Your goal :: Filter these entries down to lines holding "ellipse".

Information given ::

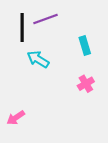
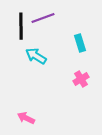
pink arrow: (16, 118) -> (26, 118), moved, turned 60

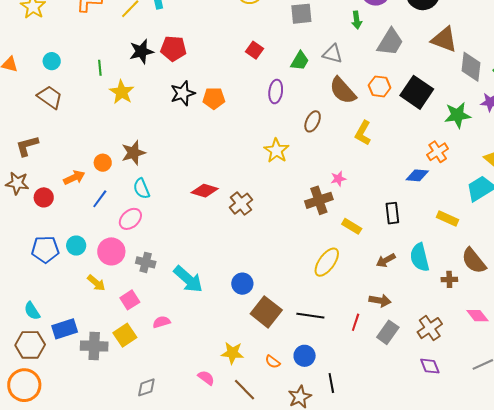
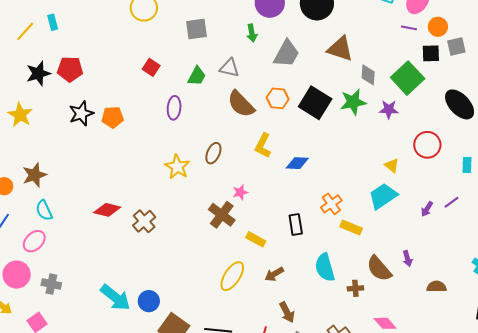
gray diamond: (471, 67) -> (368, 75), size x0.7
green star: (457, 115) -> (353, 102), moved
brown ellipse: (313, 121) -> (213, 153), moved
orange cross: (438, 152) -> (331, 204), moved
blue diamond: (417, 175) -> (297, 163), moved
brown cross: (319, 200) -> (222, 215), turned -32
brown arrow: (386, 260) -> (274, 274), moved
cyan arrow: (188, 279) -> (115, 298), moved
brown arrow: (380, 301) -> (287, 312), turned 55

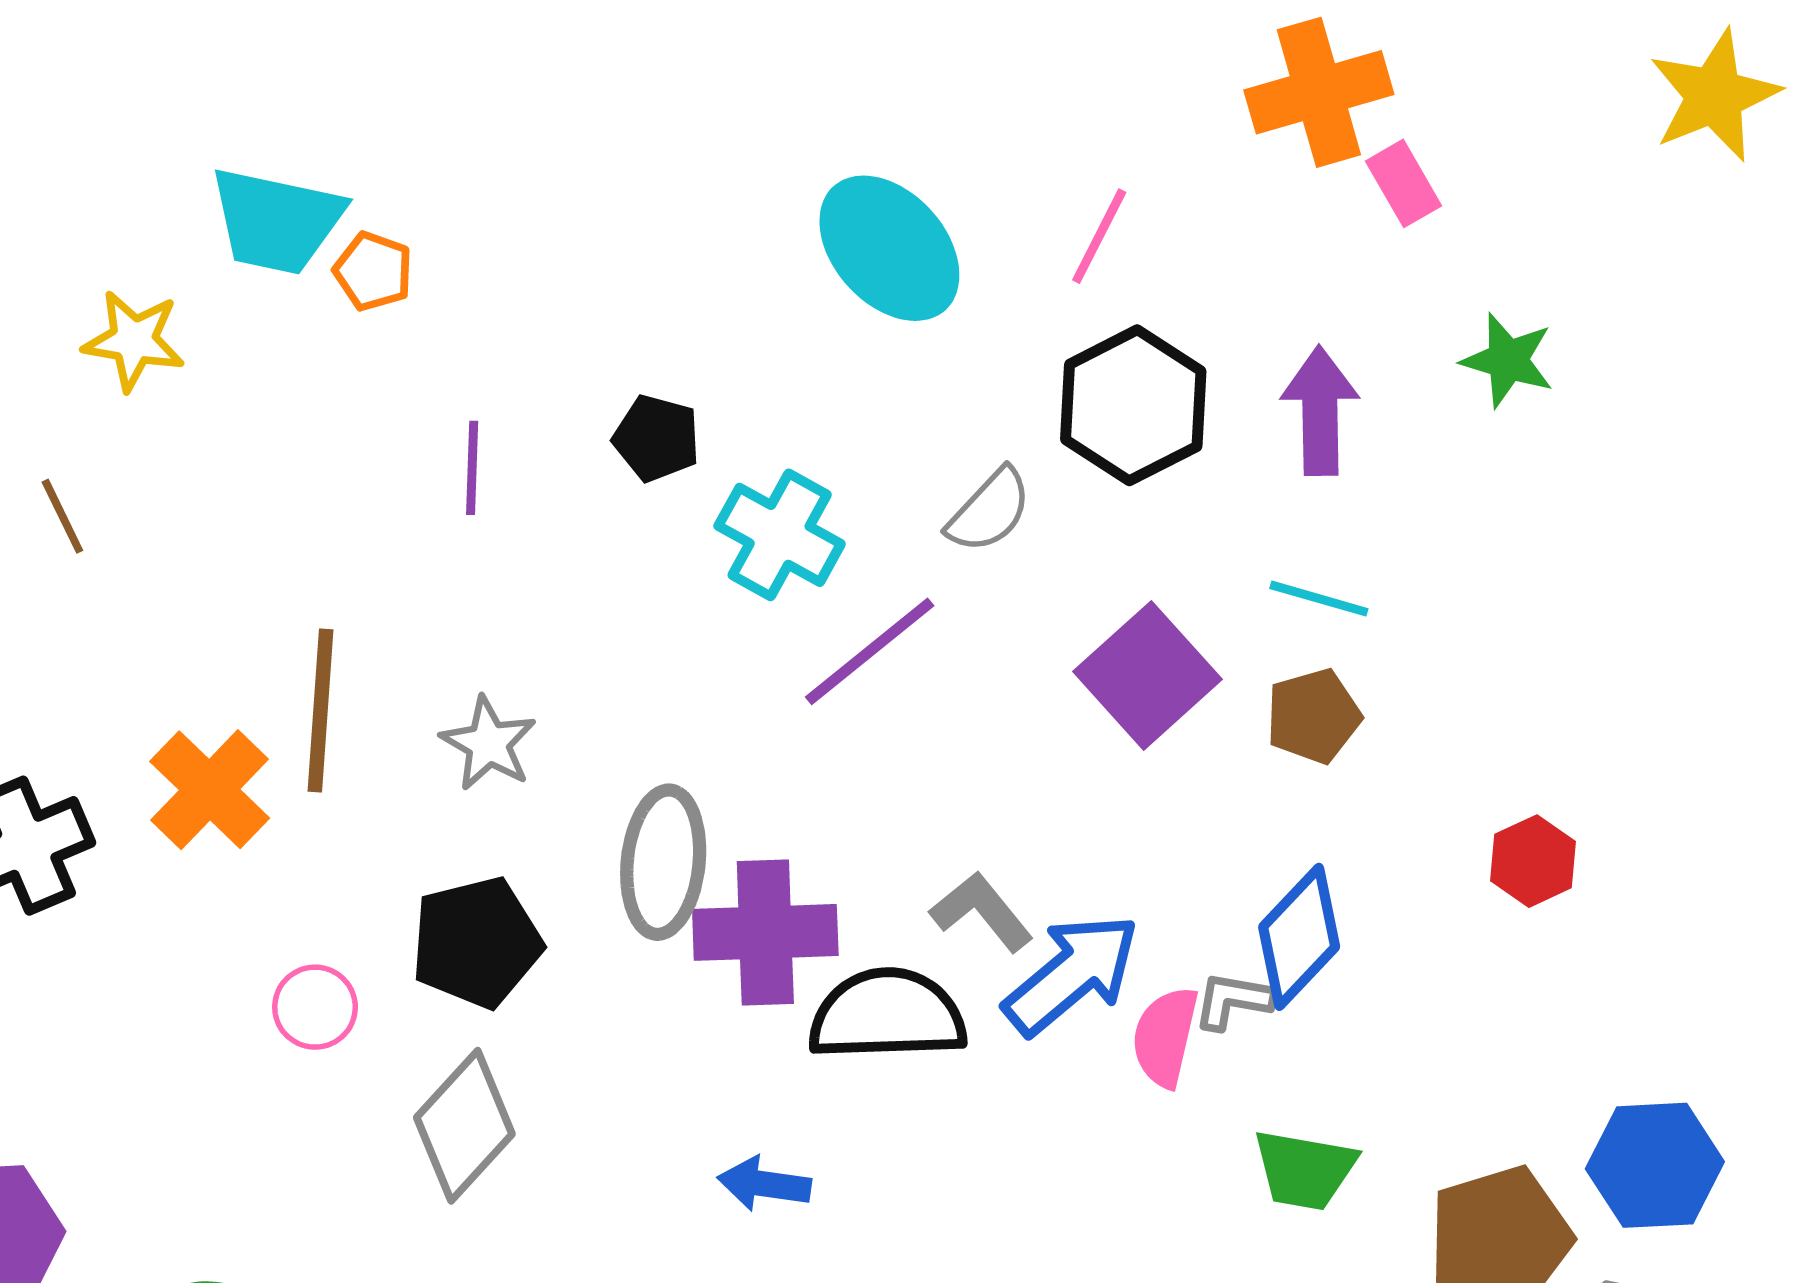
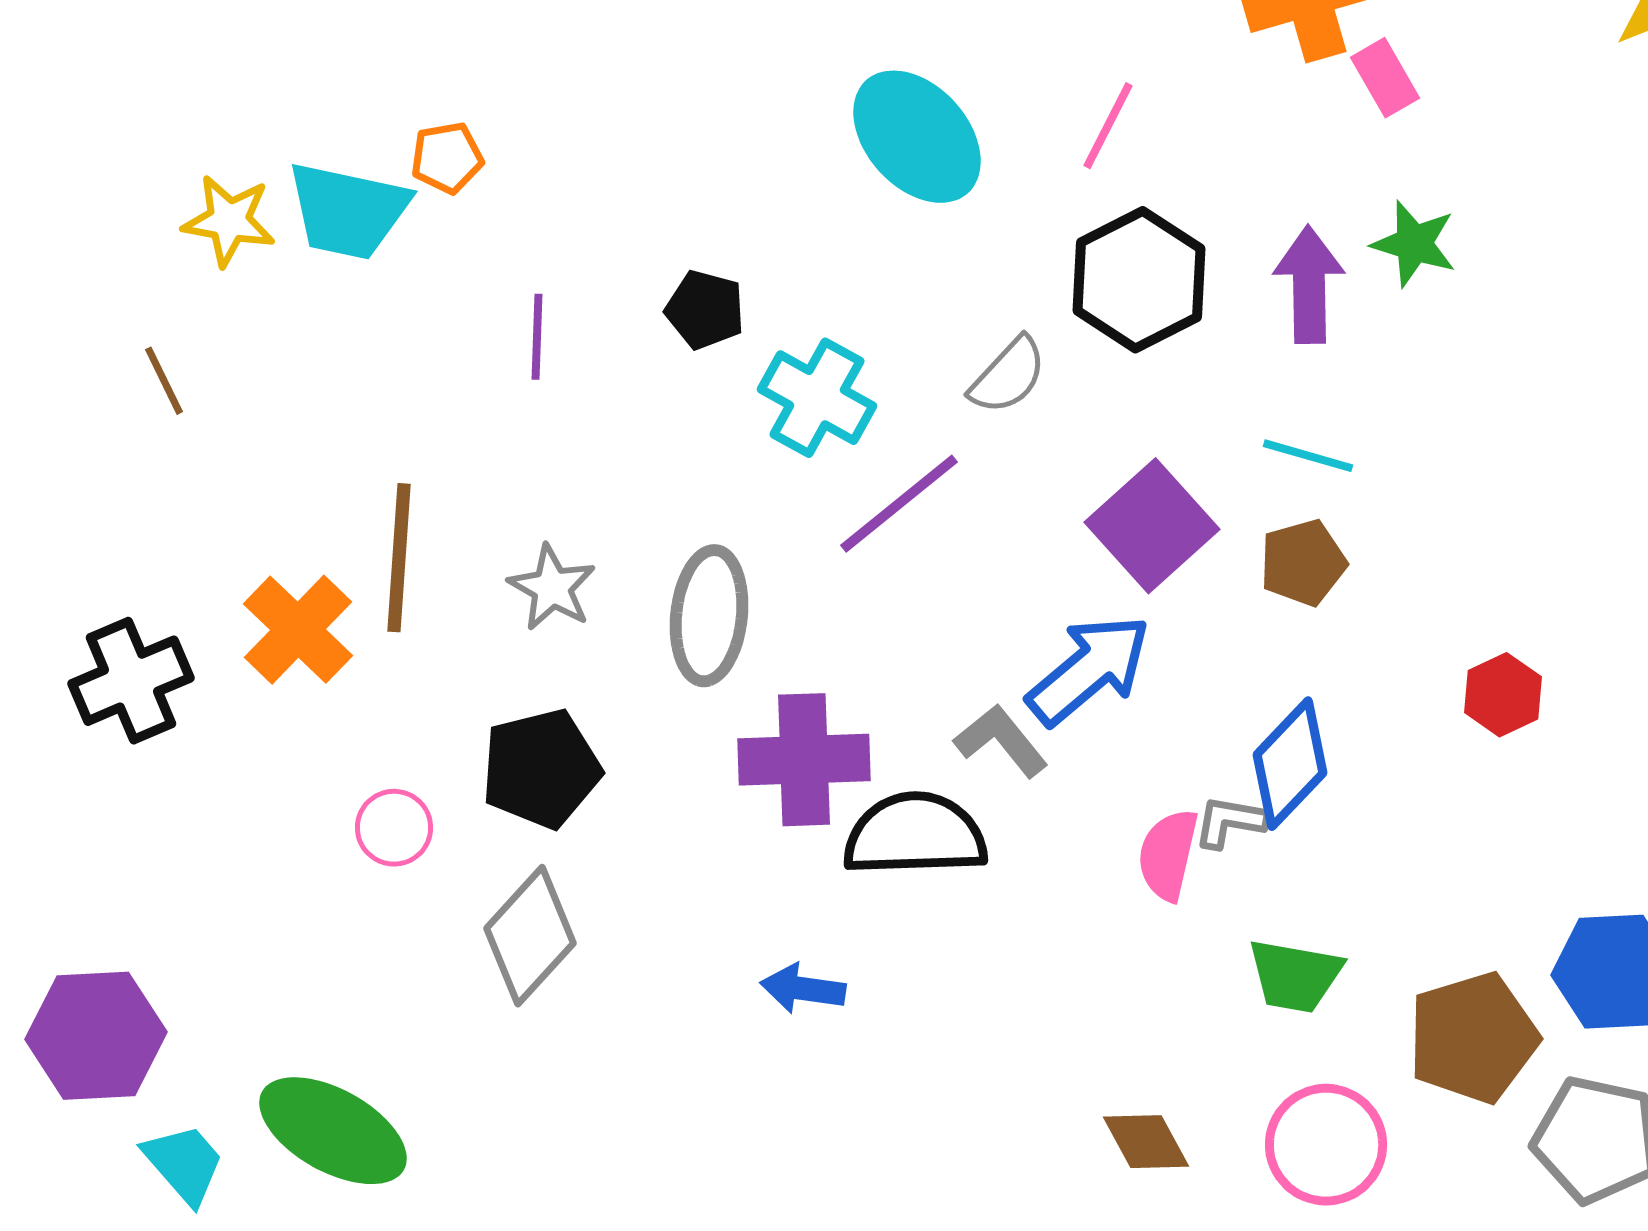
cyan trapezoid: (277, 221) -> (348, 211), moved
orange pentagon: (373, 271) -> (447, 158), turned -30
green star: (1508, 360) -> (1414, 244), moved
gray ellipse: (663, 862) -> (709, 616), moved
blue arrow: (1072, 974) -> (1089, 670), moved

Answer space ::
brown ellipse: (313, 121) -> (213, 153), moved
gray ellipse: (663, 862) -> (709, 616), moved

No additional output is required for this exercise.